What the task requires – Copy every line of the entries below verbatim, omitting all pictures from your output.

════

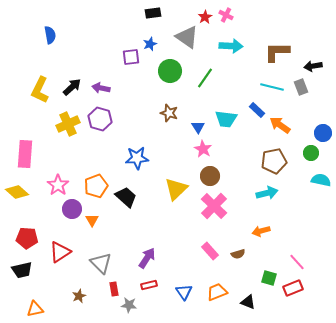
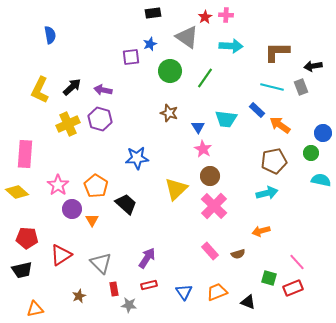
pink cross at (226, 15): rotated 24 degrees counterclockwise
purple arrow at (101, 88): moved 2 px right, 2 px down
orange pentagon at (96, 186): rotated 20 degrees counterclockwise
black trapezoid at (126, 197): moved 7 px down
red triangle at (60, 252): moved 1 px right, 3 px down
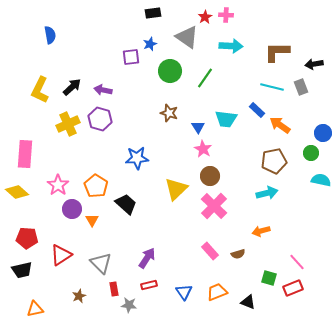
black arrow at (313, 66): moved 1 px right, 2 px up
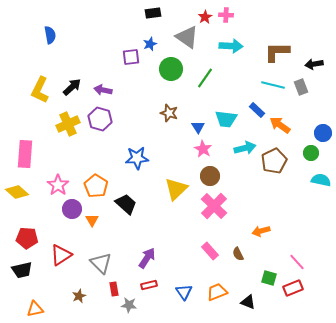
green circle at (170, 71): moved 1 px right, 2 px up
cyan line at (272, 87): moved 1 px right, 2 px up
brown pentagon at (274, 161): rotated 15 degrees counterclockwise
cyan arrow at (267, 193): moved 22 px left, 45 px up
brown semicircle at (238, 254): rotated 80 degrees clockwise
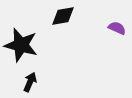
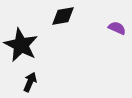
black star: rotated 12 degrees clockwise
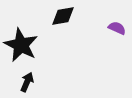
black arrow: moved 3 px left
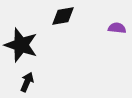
purple semicircle: rotated 18 degrees counterclockwise
black star: rotated 8 degrees counterclockwise
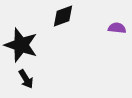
black diamond: rotated 10 degrees counterclockwise
black arrow: moved 1 px left, 3 px up; rotated 126 degrees clockwise
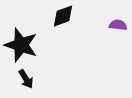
purple semicircle: moved 1 px right, 3 px up
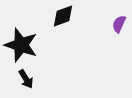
purple semicircle: moved 1 px right, 1 px up; rotated 72 degrees counterclockwise
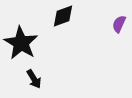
black star: moved 2 px up; rotated 12 degrees clockwise
black arrow: moved 8 px right
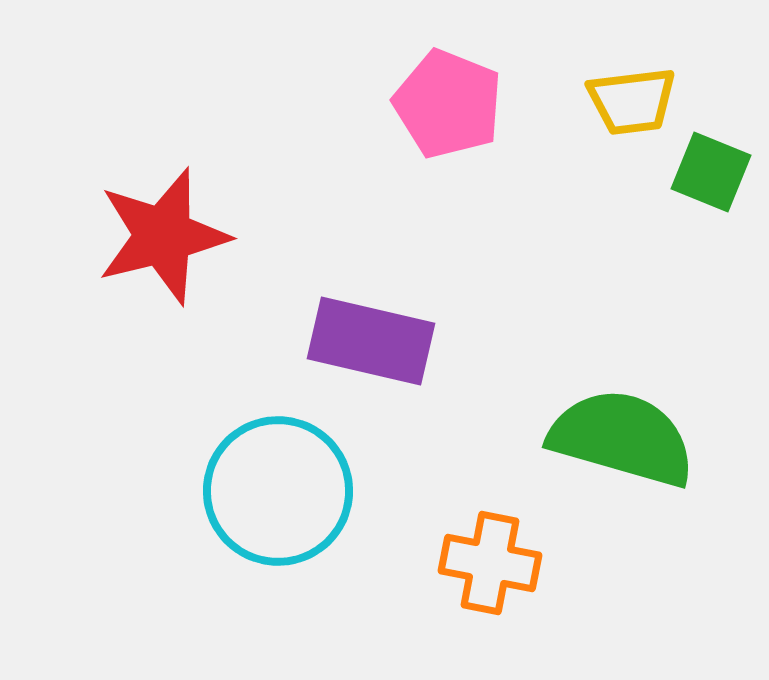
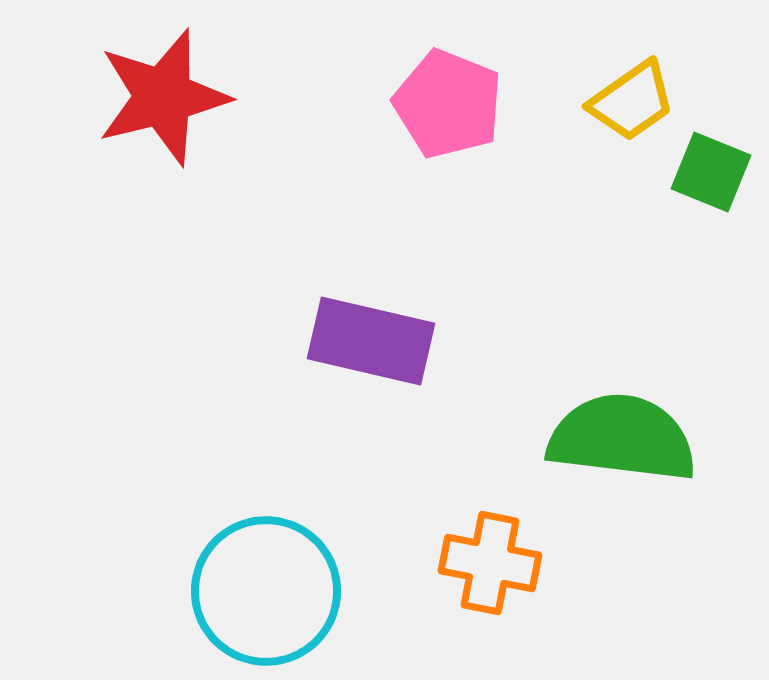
yellow trapezoid: rotated 28 degrees counterclockwise
red star: moved 139 px up
green semicircle: rotated 9 degrees counterclockwise
cyan circle: moved 12 px left, 100 px down
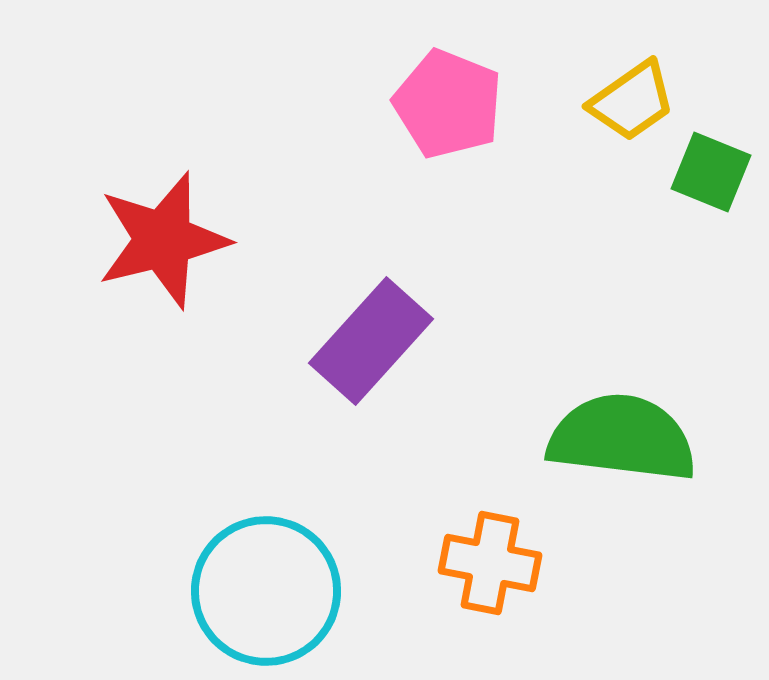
red star: moved 143 px down
purple rectangle: rotated 61 degrees counterclockwise
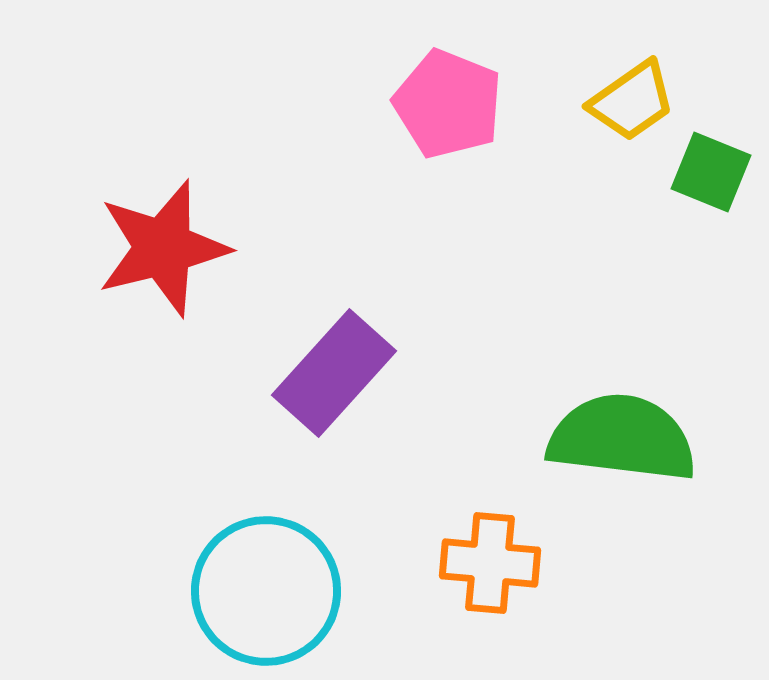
red star: moved 8 px down
purple rectangle: moved 37 px left, 32 px down
orange cross: rotated 6 degrees counterclockwise
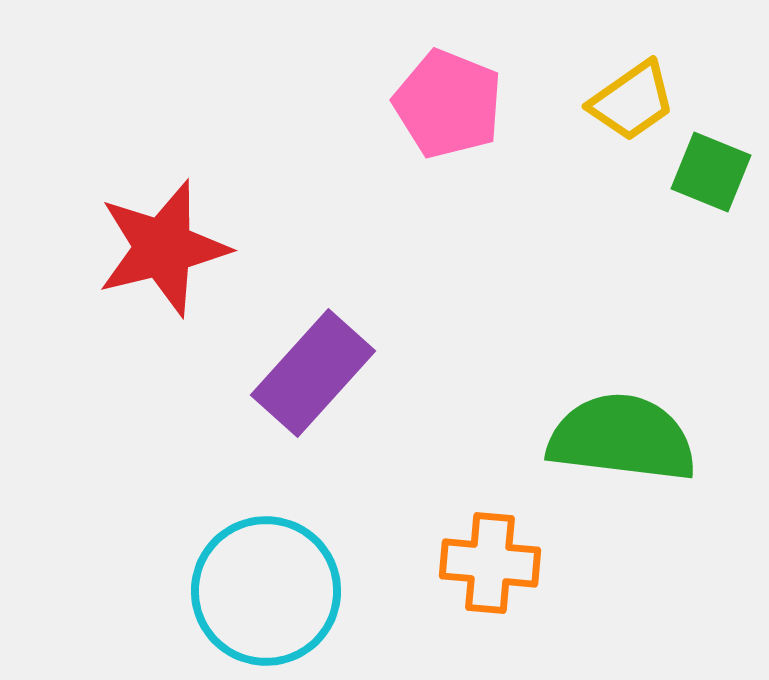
purple rectangle: moved 21 px left
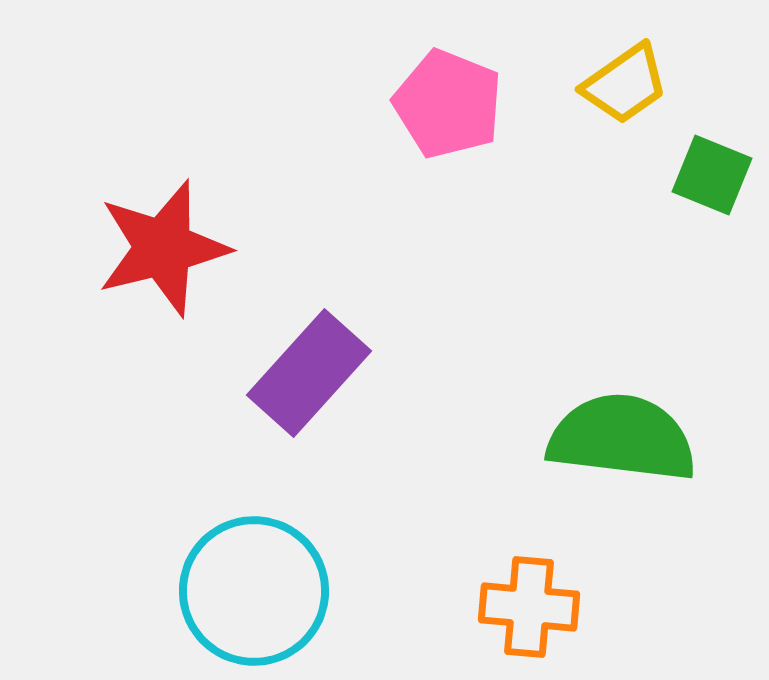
yellow trapezoid: moved 7 px left, 17 px up
green square: moved 1 px right, 3 px down
purple rectangle: moved 4 px left
orange cross: moved 39 px right, 44 px down
cyan circle: moved 12 px left
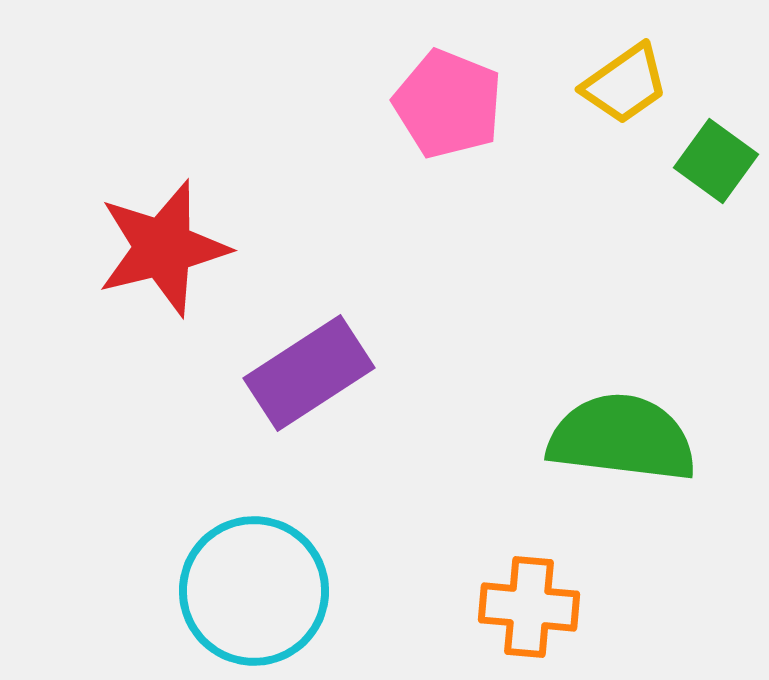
green square: moved 4 px right, 14 px up; rotated 14 degrees clockwise
purple rectangle: rotated 15 degrees clockwise
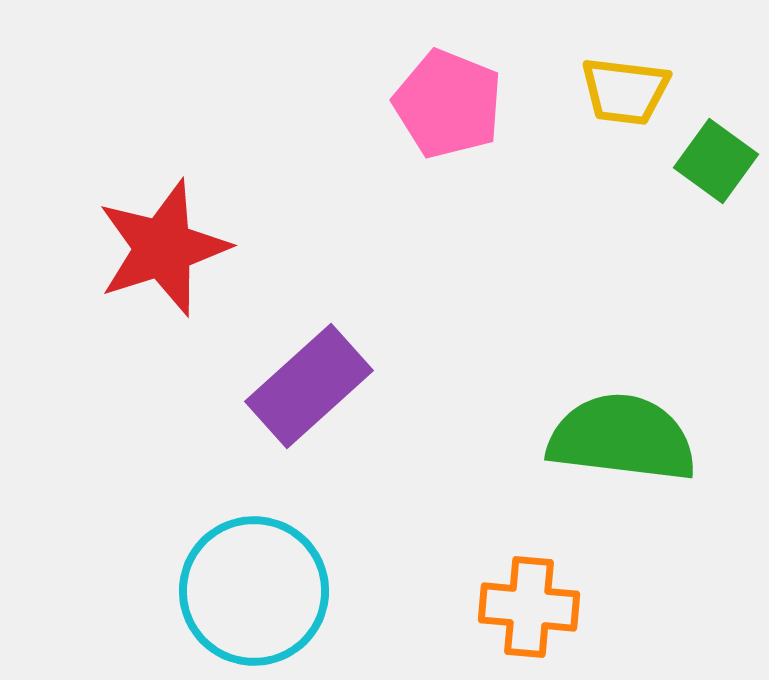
yellow trapezoid: moved 7 px down; rotated 42 degrees clockwise
red star: rotated 4 degrees counterclockwise
purple rectangle: moved 13 px down; rotated 9 degrees counterclockwise
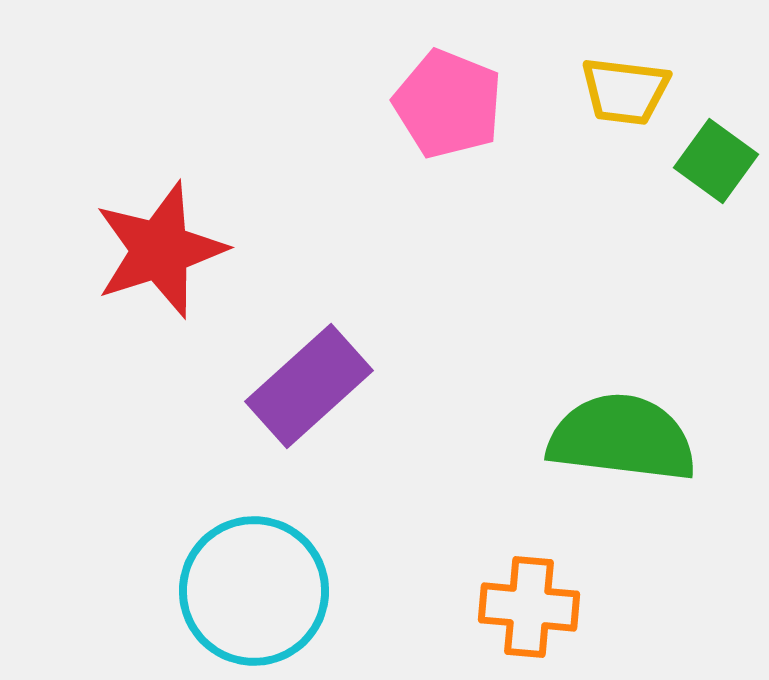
red star: moved 3 px left, 2 px down
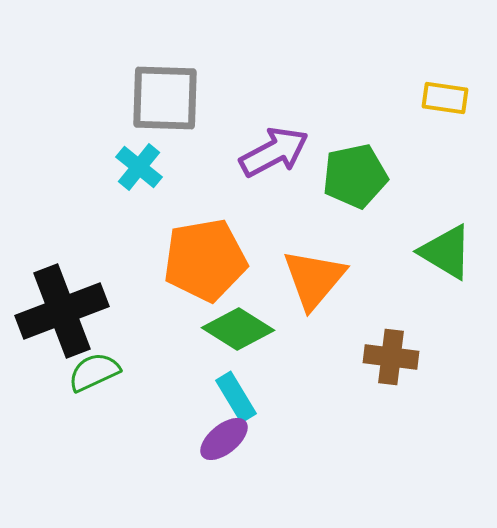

════

Task solution –
pink cross at (226, 15): rotated 24 degrees counterclockwise
purple arrow at (101, 88): moved 2 px right, 2 px down
orange pentagon at (96, 186): rotated 20 degrees counterclockwise
black trapezoid at (126, 197): moved 7 px down
red triangle at (60, 252): moved 1 px right, 3 px down
black arrow at (313, 66): moved 1 px right, 2 px up
green circle at (170, 71): moved 1 px right, 2 px up
cyan line at (272, 87): moved 1 px right, 2 px up
brown pentagon at (274, 161): rotated 15 degrees counterclockwise
cyan arrow at (267, 193): moved 22 px left, 45 px up
brown semicircle at (238, 254): rotated 80 degrees clockwise
black star: rotated 12 degrees clockwise
black arrow: moved 3 px left
purple semicircle: rotated 18 degrees counterclockwise
black star: rotated 8 degrees counterclockwise
black diamond: rotated 10 degrees counterclockwise
black arrow: moved 1 px left, 3 px up; rotated 126 degrees clockwise
purple semicircle: moved 1 px right, 3 px up
purple semicircle: moved 1 px right, 1 px up; rotated 72 degrees counterclockwise
black star: moved 2 px up; rotated 12 degrees clockwise
black arrow: moved 8 px right
yellow trapezoid: rotated 28 degrees counterclockwise
red star: moved 139 px up
green semicircle: rotated 9 degrees counterclockwise
cyan circle: moved 12 px left, 100 px down
red star: moved 143 px down
purple rectangle: rotated 61 degrees counterclockwise
red star: moved 8 px down
purple rectangle: moved 37 px left, 32 px down
orange cross: rotated 6 degrees counterclockwise
purple rectangle: moved 21 px left
yellow trapezoid: moved 7 px left, 17 px up
green square: moved 1 px right, 3 px down
purple rectangle: moved 4 px left
orange cross: moved 39 px right, 44 px down
cyan circle: moved 12 px left
green square: moved 4 px right, 14 px up; rotated 14 degrees clockwise
purple rectangle: rotated 15 degrees clockwise
yellow trapezoid: moved 7 px down; rotated 42 degrees clockwise
red star: rotated 4 degrees counterclockwise
purple rectangle: moved 13 px down; rotated 9 degrees counterclockwise
red star: moved 3 px left, 2 px down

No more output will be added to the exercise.